Whatever appears in the records, retype it exactly, except for the pictures.

**DATA EXTRACTS:**

▽

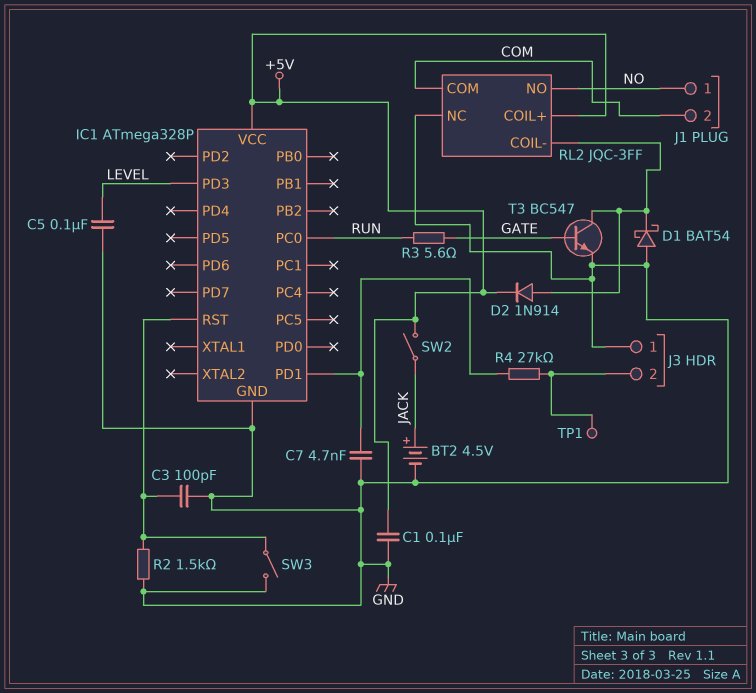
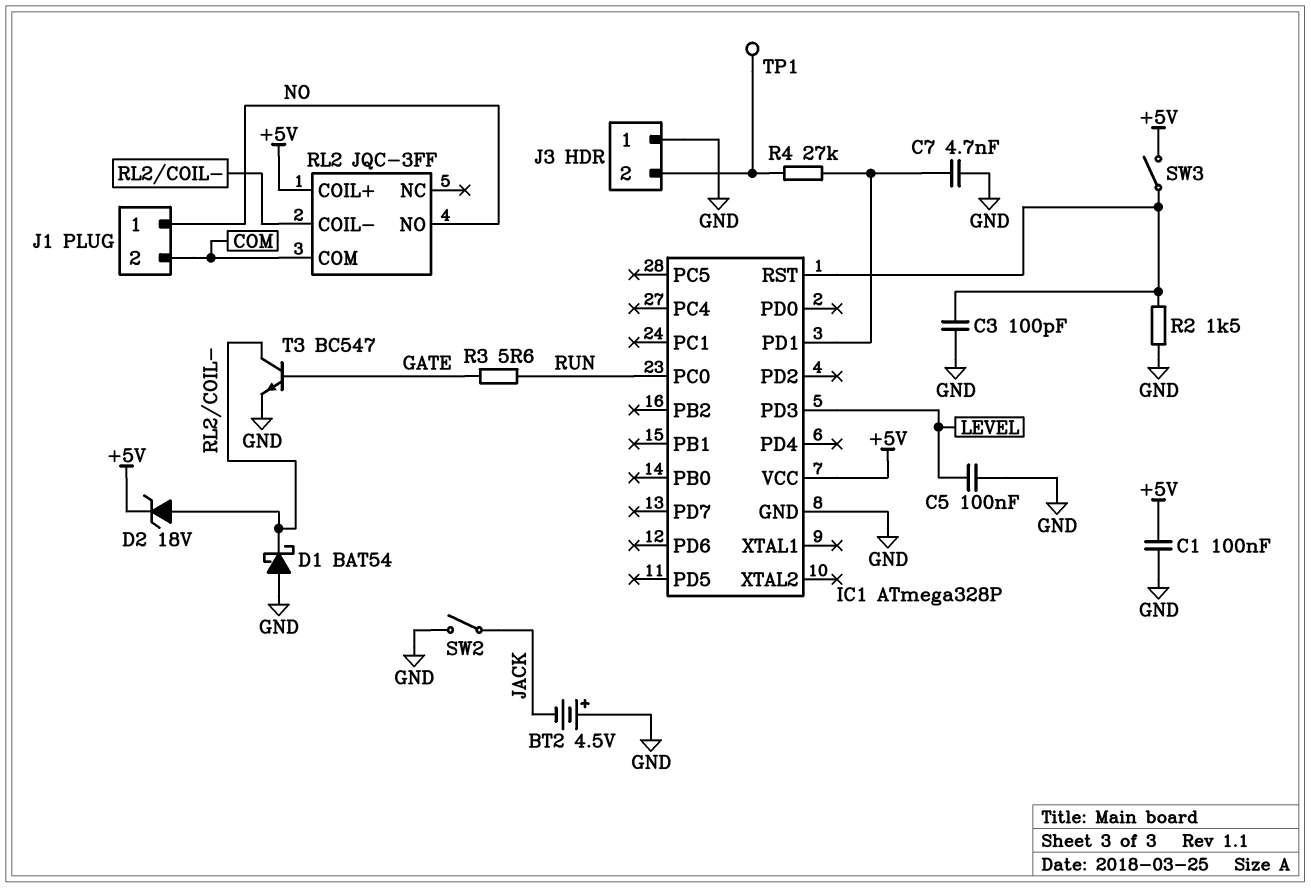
BT2: 4.5V (plus JACK, minus GND) -> 4.5V (plus GND, minus JACK)
D2: diode 1N914 (A RL2/COIL-, K +5V) -> zener 18V (A RL2/COIL-, K +5V)
RL2 pin NC: GND -> none
SW2: switch (+5V, JACK) -> switch (GND, JACK)
SW3: switch (GND, IC1/RST) -> switch (+5V, IC1/RST)

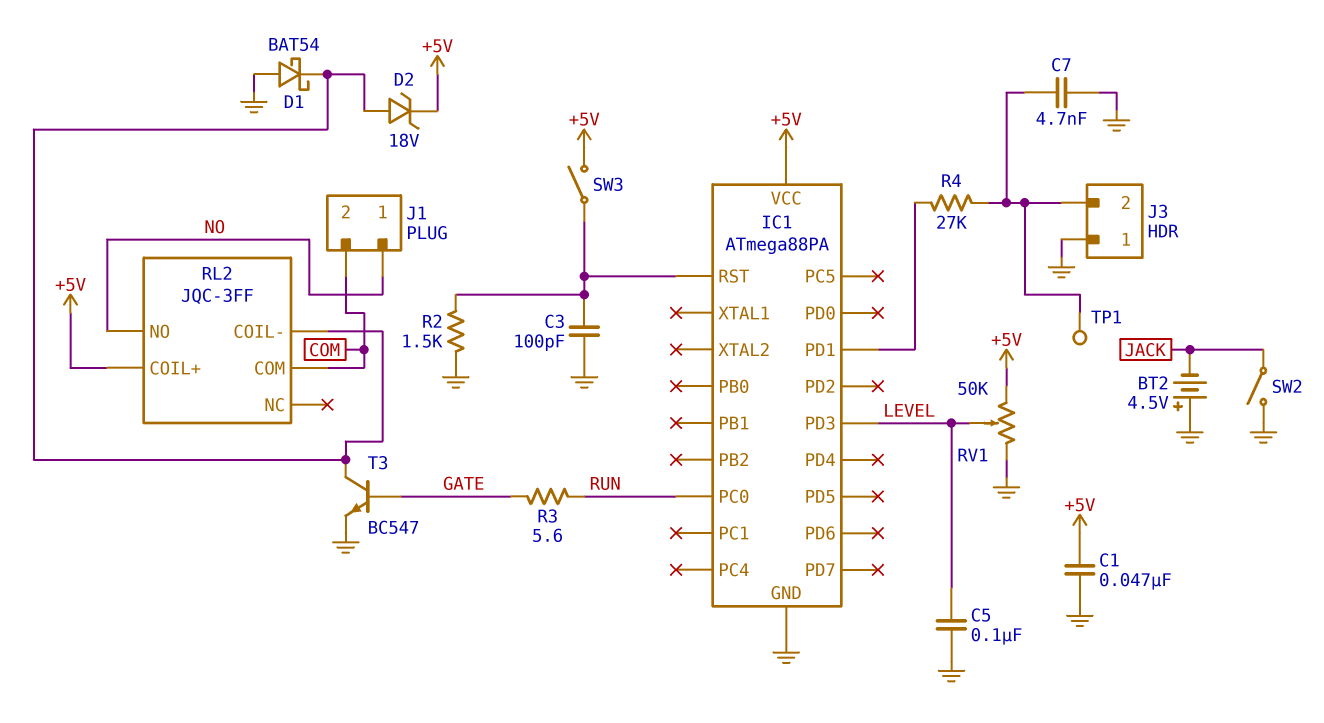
C1: 100nF (+5V, GND) -> 47nF (+5V, GND)
C7: 4.7nF (GND, IC1/PD1) -> 4.7nF (GND, J3/2)
IC1: ATmega328P -> ATmega88PA
RV1: none -> 50k (+5V, GND, wiper LEVEL)

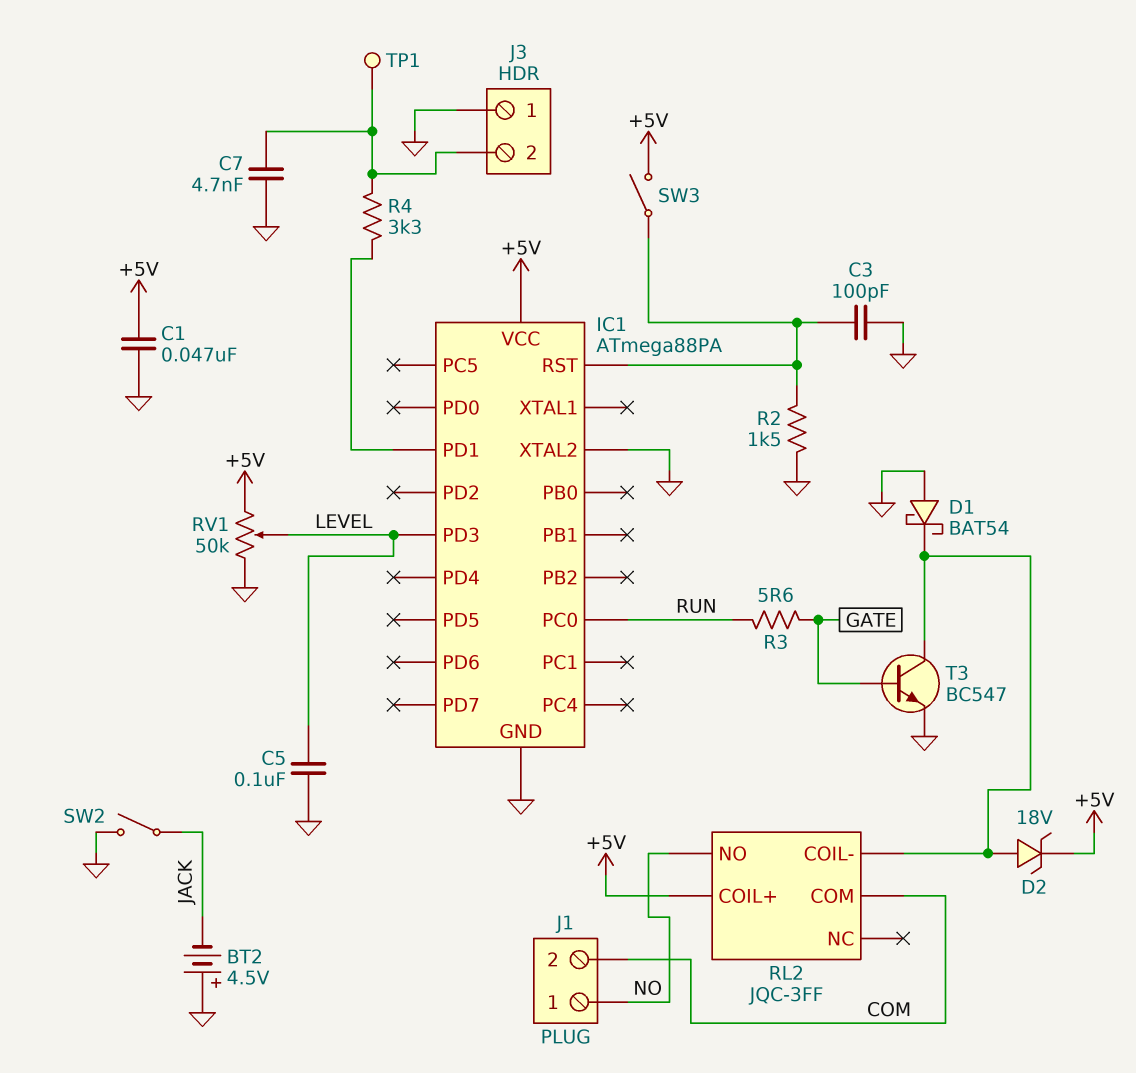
IC1 pin XTAL2: none -> GND
R4: 27k (IC1/PD1, J3/2) -> 3.3k (IC1/PD1, J3/2)

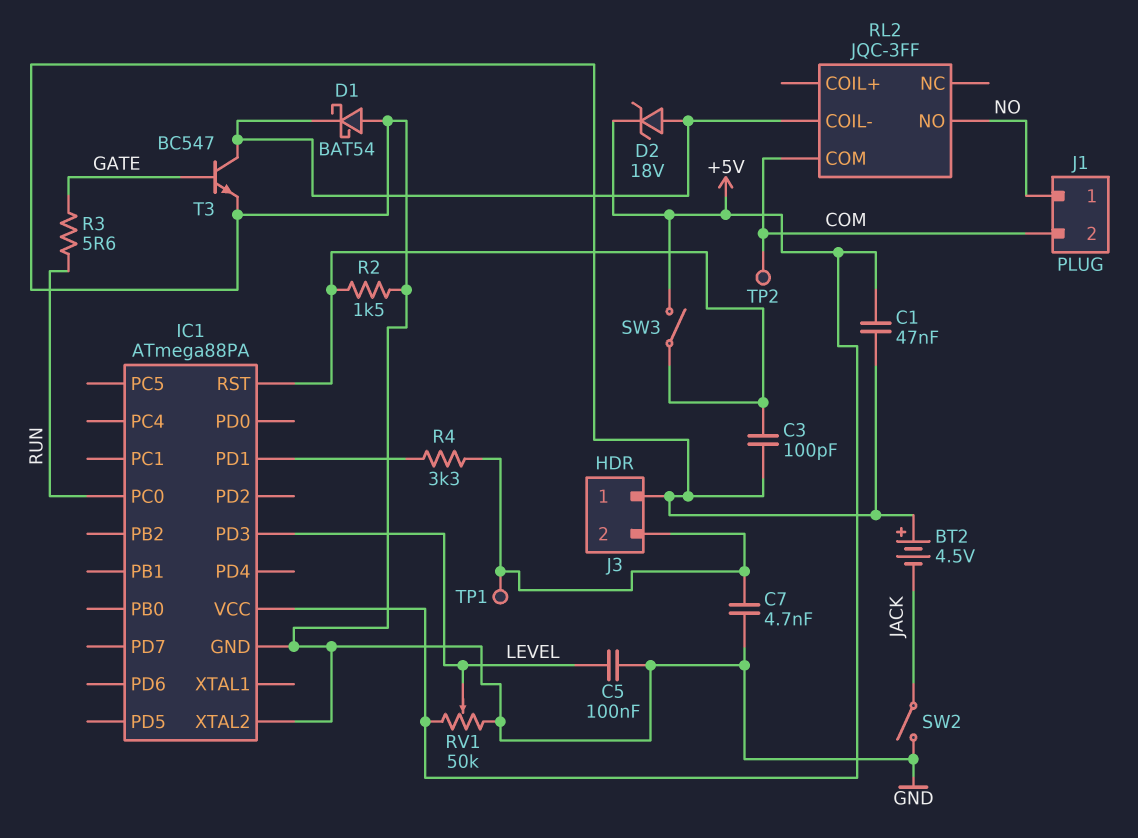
RL2 pin COIL+: +5V -> none
TP2: none -> test point (COM)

△

**TASK ANSWER:**
BT2: 4.5V (plus JACK, minus GND) -> 4.5V (plus GND, minus JACK)
D2: diode 1N914 (A RL2/COIL-, K +5V) -> zener 18V (A RL2/COIL-, K +5V)
RL2 pin NC: GND -> none
SW2: switch (+5V, JACK) -> switch (GND, JACK)
SW3: switch (GND, IC1/RST) -> switch (+5V, IC1/RST)

C1: 100nF (+5V, GND) -> 47nF (+5V, GND)
C7: 4.7nF (GND, IC1/PD1) -> 4.7nF (GND, J3/2)
IC1: ATmega328P -> ATmega88PA
RV1: none -> 50k (+5V, GND, wiper LEVEL)

IC1 pin XTAL2: none -> GND
R4: 27k (IC1/PD1, J3/2) -> 3.3k (IC1/PD1, J3/2)

RL2 pin COIL+: +5V -> none
TP2: none -> test point (COM)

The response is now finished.